- Task requirements -
Every line with the word "muffin" in it should be extracted from the data that follows.

__________________________________________________

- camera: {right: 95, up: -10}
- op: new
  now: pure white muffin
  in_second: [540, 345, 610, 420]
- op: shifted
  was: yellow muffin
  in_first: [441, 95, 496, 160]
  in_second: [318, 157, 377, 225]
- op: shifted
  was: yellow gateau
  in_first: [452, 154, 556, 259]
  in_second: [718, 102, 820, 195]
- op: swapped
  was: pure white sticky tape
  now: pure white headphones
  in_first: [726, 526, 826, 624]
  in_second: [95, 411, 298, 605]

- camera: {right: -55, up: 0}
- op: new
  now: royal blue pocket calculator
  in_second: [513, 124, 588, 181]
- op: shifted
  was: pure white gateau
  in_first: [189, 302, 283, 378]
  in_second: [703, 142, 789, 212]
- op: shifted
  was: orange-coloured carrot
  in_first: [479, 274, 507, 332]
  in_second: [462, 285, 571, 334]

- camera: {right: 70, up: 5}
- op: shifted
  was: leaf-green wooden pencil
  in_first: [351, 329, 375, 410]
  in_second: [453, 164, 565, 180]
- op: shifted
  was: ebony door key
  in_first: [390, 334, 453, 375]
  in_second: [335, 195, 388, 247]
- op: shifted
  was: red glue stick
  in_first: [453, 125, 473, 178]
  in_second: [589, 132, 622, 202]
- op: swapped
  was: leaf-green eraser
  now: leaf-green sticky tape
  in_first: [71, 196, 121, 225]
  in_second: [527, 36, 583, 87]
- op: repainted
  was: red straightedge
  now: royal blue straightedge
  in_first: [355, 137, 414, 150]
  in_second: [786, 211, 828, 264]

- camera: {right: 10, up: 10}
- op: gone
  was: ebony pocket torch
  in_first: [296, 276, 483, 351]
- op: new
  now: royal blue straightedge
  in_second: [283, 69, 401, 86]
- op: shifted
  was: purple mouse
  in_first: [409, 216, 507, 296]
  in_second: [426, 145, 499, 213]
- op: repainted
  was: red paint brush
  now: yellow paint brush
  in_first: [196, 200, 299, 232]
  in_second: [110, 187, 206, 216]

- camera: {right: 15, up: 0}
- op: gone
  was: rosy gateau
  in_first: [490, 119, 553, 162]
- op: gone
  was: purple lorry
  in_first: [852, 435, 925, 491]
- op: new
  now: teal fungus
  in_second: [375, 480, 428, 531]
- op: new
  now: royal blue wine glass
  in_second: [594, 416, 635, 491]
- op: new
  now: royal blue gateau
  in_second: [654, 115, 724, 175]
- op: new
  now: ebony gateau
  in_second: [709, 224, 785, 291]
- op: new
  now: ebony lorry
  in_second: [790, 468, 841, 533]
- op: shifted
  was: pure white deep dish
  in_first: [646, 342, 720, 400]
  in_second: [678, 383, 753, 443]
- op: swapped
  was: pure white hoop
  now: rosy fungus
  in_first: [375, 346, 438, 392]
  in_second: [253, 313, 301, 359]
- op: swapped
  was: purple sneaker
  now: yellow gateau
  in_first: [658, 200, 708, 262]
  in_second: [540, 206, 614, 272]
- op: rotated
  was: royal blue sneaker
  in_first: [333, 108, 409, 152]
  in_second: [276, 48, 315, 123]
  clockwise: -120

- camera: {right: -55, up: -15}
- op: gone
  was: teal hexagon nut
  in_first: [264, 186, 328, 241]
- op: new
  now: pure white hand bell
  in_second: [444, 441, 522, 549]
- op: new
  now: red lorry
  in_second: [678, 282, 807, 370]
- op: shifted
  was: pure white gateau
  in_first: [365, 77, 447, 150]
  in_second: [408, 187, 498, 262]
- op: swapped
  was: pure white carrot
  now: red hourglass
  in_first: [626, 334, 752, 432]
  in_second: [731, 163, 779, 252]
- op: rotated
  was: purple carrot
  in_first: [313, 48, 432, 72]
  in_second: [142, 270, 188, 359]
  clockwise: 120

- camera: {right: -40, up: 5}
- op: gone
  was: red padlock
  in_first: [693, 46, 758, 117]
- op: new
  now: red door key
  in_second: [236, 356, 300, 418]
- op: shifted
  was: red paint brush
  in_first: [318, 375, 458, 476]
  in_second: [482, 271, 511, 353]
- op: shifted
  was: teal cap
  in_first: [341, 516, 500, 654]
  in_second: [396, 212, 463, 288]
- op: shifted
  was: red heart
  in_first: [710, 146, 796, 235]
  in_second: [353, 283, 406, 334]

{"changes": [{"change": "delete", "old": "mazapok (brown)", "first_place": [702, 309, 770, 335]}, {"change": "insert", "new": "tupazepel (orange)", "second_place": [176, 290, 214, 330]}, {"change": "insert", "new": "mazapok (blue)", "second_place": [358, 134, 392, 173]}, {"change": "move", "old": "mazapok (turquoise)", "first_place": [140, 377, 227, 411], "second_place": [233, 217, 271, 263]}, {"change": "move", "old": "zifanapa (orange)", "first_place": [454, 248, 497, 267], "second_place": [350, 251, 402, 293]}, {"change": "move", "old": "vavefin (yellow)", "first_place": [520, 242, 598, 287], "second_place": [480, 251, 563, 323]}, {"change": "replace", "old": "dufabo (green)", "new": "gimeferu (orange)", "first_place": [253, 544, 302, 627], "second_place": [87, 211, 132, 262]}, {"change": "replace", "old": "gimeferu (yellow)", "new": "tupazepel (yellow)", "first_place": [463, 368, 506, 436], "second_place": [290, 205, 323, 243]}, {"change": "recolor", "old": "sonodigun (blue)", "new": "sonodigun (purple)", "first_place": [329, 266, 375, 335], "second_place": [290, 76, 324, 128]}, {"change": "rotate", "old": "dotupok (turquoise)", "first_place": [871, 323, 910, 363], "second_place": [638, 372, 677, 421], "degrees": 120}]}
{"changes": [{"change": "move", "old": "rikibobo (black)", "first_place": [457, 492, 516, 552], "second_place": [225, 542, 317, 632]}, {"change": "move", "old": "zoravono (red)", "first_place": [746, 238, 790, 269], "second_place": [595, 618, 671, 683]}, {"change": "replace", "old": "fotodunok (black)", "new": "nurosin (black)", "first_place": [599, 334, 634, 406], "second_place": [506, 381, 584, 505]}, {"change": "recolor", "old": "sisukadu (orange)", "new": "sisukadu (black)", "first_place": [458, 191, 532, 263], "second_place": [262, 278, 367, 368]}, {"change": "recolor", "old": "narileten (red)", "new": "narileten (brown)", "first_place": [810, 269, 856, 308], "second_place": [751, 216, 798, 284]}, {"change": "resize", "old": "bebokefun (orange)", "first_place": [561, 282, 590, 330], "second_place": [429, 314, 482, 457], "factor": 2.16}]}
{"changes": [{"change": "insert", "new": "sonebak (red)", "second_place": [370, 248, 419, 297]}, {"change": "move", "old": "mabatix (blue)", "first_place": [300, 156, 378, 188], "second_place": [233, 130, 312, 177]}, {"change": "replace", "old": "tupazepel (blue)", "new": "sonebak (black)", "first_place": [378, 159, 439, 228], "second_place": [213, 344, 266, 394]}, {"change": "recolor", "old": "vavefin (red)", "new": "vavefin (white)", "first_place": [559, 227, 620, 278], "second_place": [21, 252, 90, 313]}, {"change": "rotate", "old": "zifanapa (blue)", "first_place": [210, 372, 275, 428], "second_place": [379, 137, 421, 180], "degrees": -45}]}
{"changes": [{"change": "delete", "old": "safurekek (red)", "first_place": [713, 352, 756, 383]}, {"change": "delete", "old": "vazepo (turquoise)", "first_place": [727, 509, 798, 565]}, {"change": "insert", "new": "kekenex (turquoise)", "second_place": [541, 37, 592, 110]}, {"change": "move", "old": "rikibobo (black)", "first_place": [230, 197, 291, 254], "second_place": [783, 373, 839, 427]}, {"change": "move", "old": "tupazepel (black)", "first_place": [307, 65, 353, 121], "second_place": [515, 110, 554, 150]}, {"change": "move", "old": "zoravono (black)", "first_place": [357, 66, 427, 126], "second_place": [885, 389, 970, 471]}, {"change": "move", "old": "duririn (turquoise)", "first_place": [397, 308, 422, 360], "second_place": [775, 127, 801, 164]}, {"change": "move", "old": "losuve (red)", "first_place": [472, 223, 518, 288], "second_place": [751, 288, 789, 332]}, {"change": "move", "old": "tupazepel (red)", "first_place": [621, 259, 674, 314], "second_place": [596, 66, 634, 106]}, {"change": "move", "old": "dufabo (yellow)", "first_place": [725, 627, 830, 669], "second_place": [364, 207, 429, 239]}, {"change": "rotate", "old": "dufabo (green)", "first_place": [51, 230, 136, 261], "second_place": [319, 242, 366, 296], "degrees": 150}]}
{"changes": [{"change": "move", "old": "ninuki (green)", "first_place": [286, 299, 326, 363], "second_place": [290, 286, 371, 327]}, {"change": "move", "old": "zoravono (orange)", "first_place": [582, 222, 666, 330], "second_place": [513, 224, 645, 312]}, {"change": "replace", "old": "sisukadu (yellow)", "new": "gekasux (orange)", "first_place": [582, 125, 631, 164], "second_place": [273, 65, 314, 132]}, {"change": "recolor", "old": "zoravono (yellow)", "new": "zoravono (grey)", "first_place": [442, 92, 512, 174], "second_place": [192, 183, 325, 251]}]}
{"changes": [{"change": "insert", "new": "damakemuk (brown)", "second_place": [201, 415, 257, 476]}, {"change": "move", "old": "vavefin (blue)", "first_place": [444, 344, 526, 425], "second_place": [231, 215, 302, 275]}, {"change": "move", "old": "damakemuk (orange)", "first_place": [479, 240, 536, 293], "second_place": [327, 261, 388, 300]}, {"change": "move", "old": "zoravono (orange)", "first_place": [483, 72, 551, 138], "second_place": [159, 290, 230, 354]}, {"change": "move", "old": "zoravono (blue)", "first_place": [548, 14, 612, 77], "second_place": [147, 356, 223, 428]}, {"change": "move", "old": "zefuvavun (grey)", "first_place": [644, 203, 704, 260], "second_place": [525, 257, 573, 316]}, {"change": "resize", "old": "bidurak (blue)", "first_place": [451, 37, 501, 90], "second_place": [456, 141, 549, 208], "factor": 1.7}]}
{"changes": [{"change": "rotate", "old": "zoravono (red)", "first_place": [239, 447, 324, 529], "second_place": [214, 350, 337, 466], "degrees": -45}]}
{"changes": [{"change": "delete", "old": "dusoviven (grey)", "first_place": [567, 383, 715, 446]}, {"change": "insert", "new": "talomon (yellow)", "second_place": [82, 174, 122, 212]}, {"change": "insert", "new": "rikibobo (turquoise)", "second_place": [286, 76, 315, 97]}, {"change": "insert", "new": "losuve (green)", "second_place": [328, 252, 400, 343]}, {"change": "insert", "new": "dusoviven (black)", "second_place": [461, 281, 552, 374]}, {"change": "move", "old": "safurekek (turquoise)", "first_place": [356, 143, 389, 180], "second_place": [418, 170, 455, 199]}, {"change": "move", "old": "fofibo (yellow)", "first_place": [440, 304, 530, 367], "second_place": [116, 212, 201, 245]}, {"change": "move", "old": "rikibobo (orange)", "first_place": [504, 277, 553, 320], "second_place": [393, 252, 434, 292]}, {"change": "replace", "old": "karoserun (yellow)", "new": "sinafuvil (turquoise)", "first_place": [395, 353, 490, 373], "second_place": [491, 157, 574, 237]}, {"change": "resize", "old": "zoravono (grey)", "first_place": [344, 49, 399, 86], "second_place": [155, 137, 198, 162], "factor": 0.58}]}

__________________________________________________

- Written reply -
  now: pure white muffin
  was: yellow muffin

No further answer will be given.